Task instructions: Restate word for word the lines of the records below, starting at the line that contains "cyan brick J10:K10" and ending at the line that contains "lime brick K2:N2", with both of those lines included and nothing else.

Given entries:
□ □ □
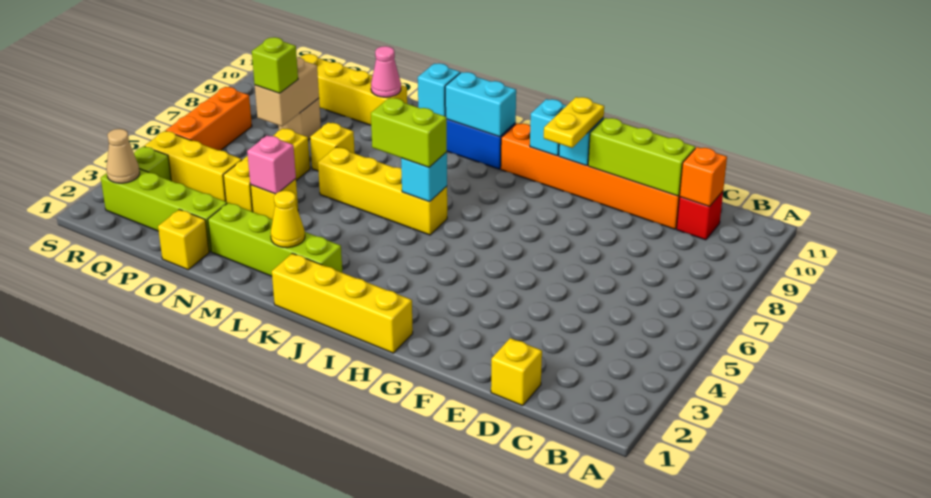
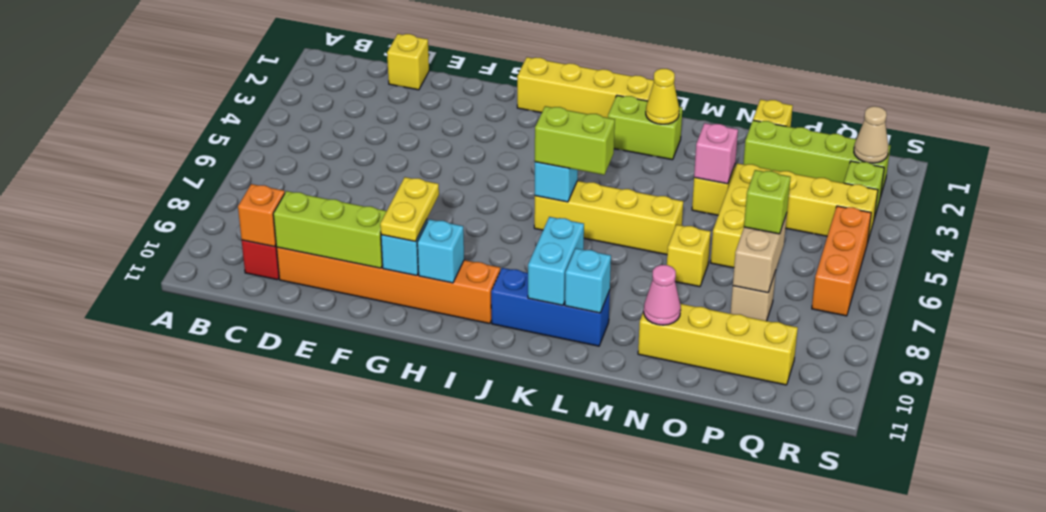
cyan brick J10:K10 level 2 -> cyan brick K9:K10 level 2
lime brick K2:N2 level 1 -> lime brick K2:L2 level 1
□ □ □
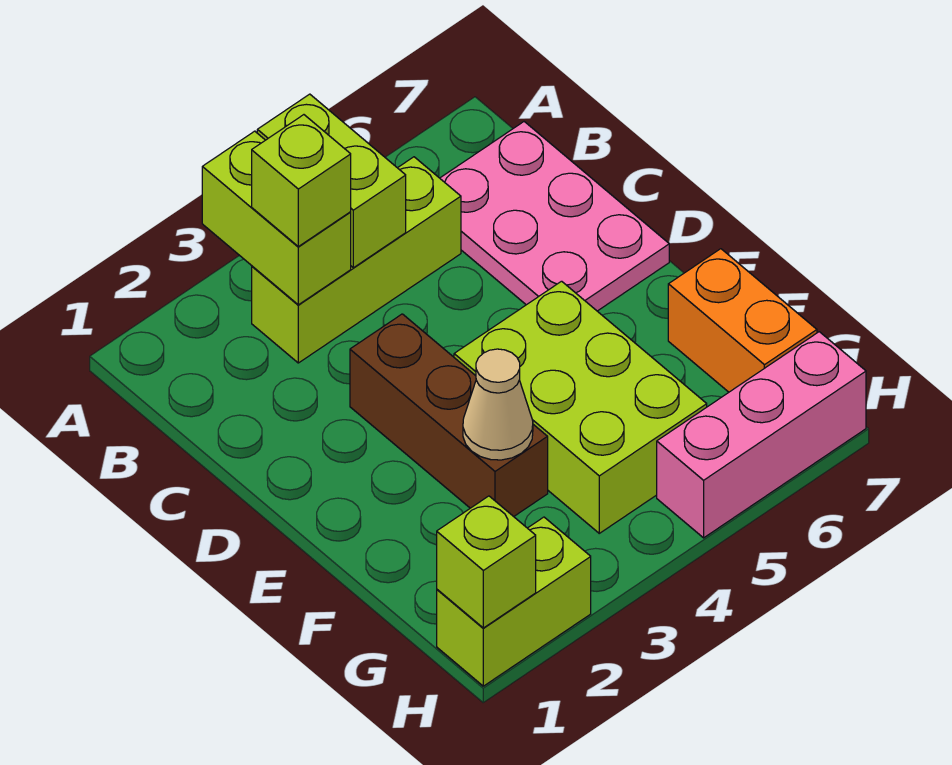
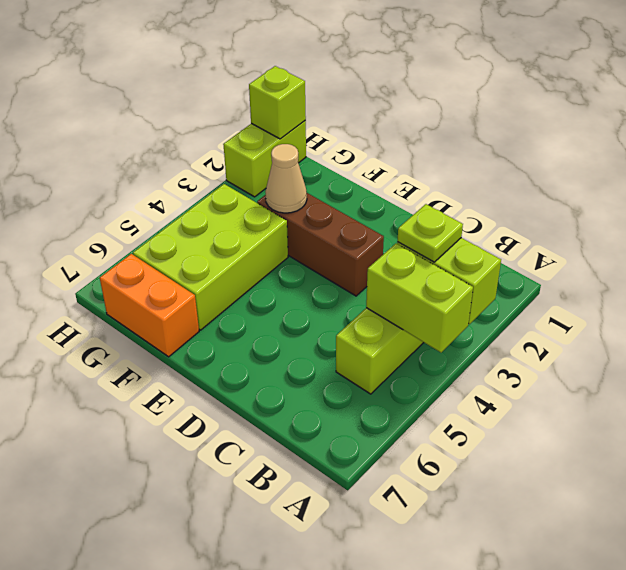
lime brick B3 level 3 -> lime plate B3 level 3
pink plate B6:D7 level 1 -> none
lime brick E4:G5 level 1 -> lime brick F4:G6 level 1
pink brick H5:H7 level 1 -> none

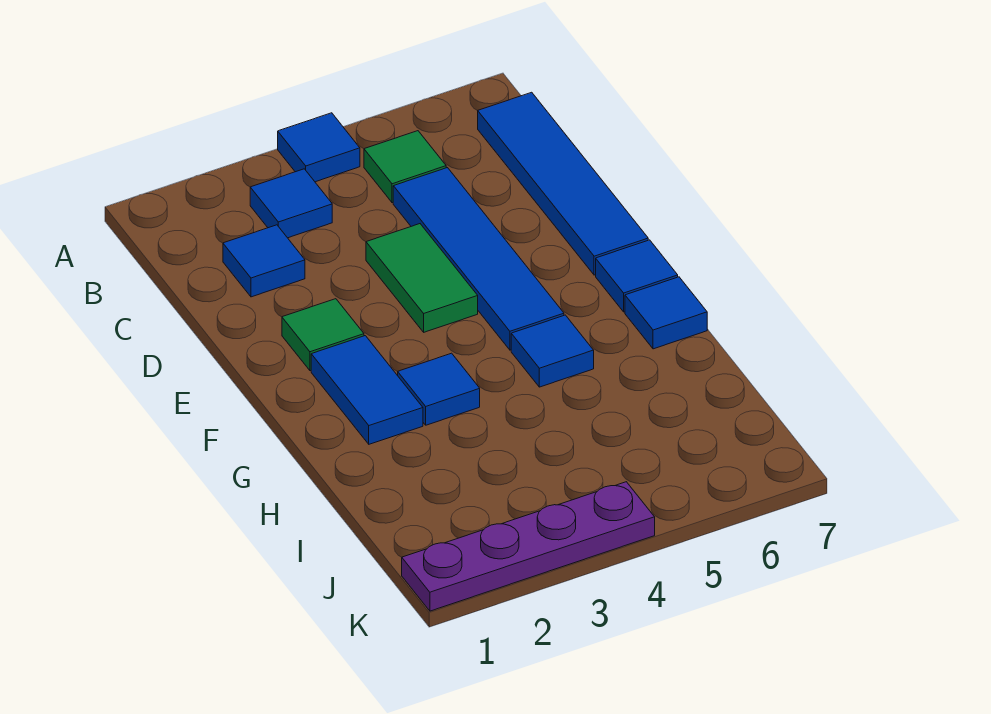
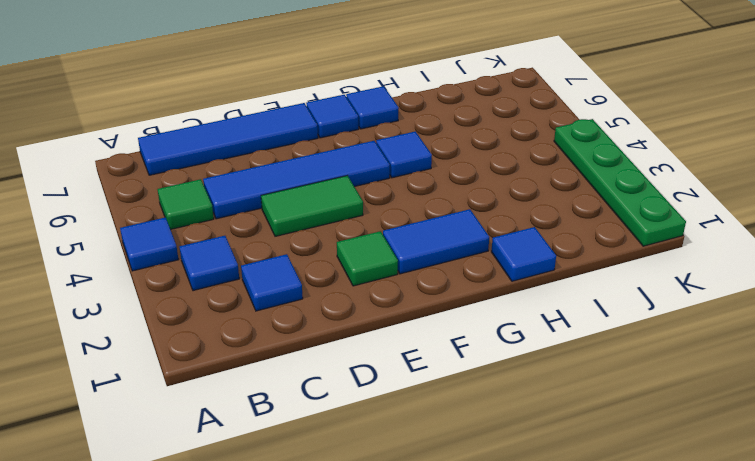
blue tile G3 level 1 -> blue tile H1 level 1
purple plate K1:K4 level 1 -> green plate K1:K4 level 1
□ □ □
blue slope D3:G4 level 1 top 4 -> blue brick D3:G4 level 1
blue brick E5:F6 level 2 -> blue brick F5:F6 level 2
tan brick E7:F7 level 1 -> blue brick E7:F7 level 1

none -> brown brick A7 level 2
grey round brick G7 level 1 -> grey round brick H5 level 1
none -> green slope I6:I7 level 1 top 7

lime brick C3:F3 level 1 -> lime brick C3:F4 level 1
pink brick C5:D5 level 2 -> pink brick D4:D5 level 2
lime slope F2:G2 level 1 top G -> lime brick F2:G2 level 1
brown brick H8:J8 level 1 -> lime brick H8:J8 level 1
□ □ □
Output:
cyan brick J10:K10 level 2 -> cyan brick K9:K10 level 2
lime brick K2:N2 level 1 -> lime brick K2:L2 level 1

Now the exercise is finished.